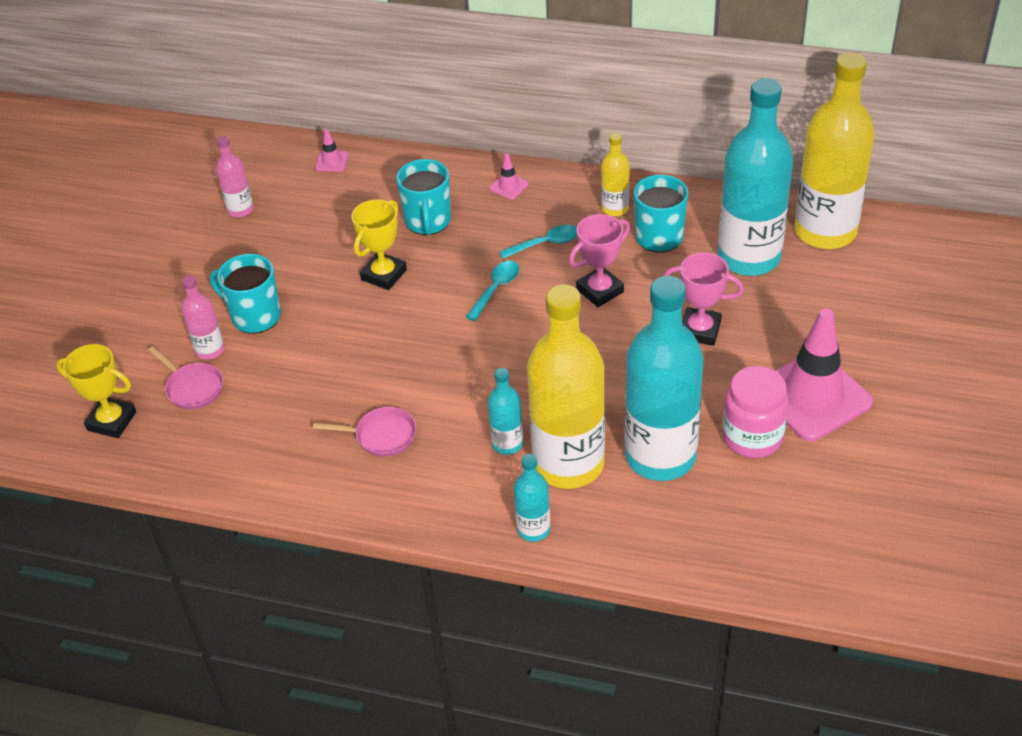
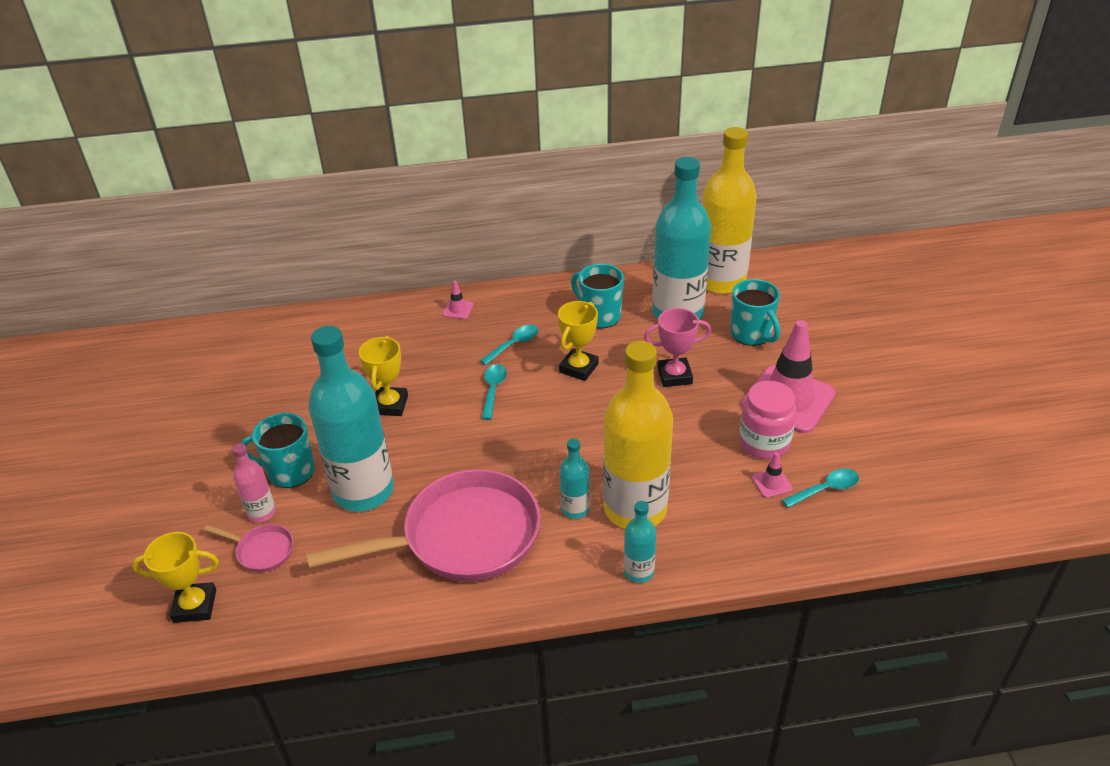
camera: 25 degrees left, 5 degrees down
(240, 210) = (228, 387): pink bottle -> none
(332, 161) = (293, 328): pink traffic cone -> pink traffic cone (771, 483)
(381, 436) = (462, 537): pink pan -> pink pan, size x2.39
(428, 221) = (405, 353): turquoise mug -> turquoise mug (752, 334)
(600, 291) = (579, 368): pink trophy -> yellow trophy
(615, 208) = (553, 304): yellow bottle -> none
(660, 456) = (704, 479): turquoise bottle -> turquoise bottle (363, 491)
(788, 510) = (826, 489): none -> turquoise spoon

______________________________

PROBLEM STATEMENT. Starting with the line that contains "(615, 208) = (553, 304): yellow", restate every line up to and including the last one above, exactly.

SOLUTION.
(615, 208) = (553, 304): yellow bottle -> none
(660, 456) = (704, 479): turquoise bottle -> turquoise bottle (363, 491)
(788, 510) = (826, 489): none -> turquoise spoon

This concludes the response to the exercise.